Start of The records
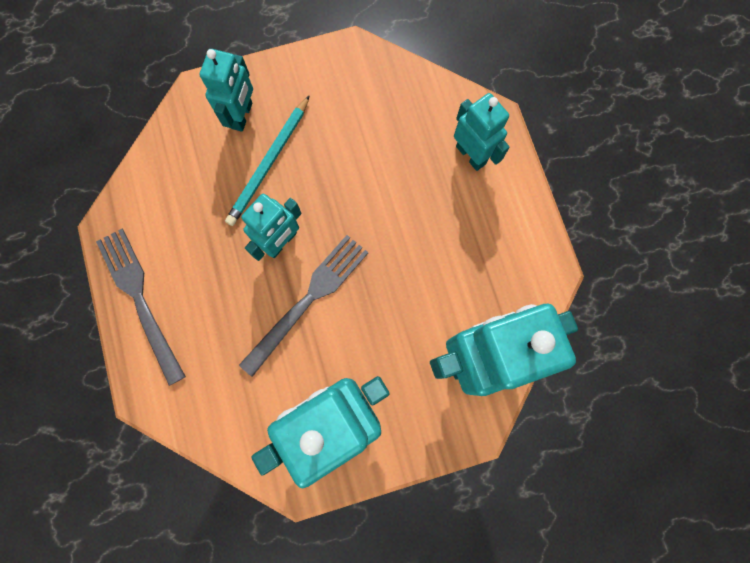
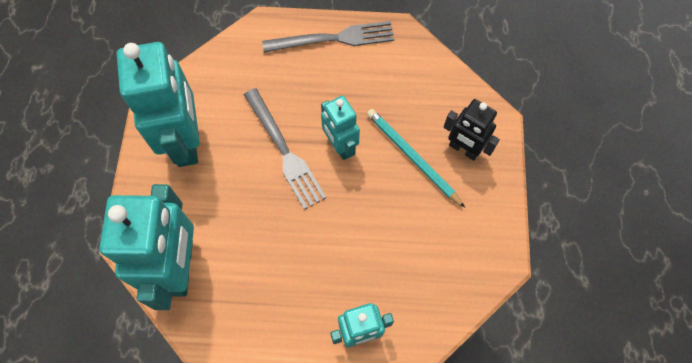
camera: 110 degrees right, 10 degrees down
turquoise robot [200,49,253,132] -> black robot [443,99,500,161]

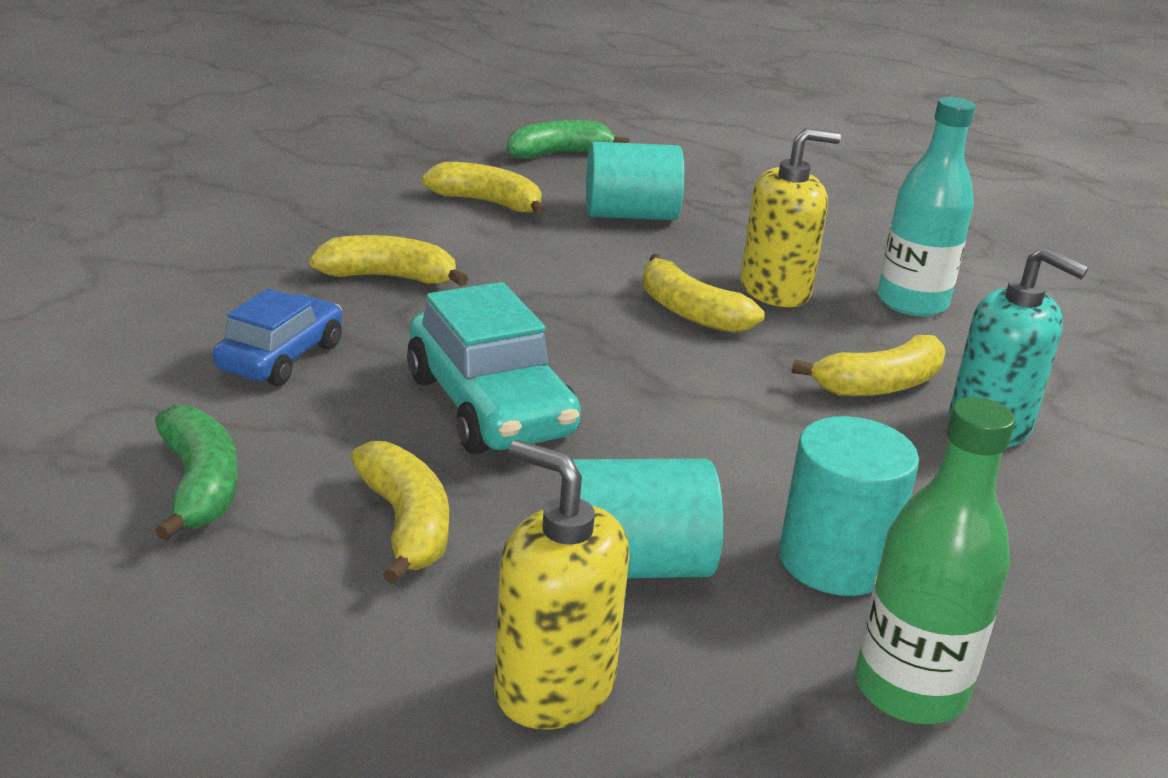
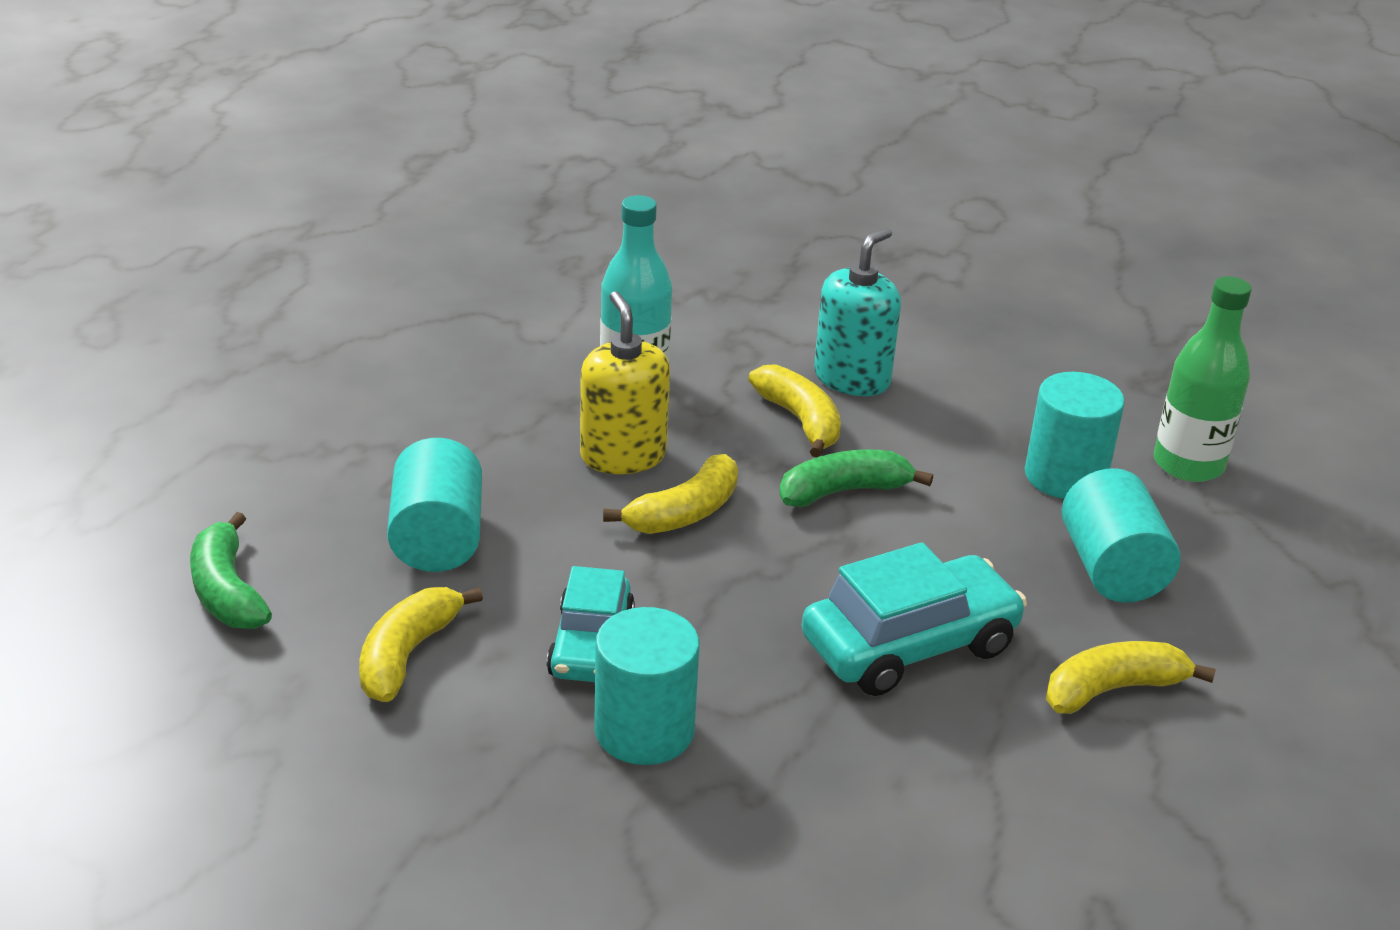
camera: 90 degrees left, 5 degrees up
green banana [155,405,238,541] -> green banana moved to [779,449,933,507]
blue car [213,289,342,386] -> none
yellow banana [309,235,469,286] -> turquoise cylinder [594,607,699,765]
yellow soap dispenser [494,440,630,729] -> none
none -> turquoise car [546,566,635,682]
End of The records
Only the lines with the string "turquoise" are wanted; pick them out of the records above and copy them.

turquoise robot [200,49,253,132] -> black robot [443,99,500,161]
yellow banana [309,235,469,286] -> turquoise cylinder [594,607,699,765]
none -> turquoise car [546,566,635,682]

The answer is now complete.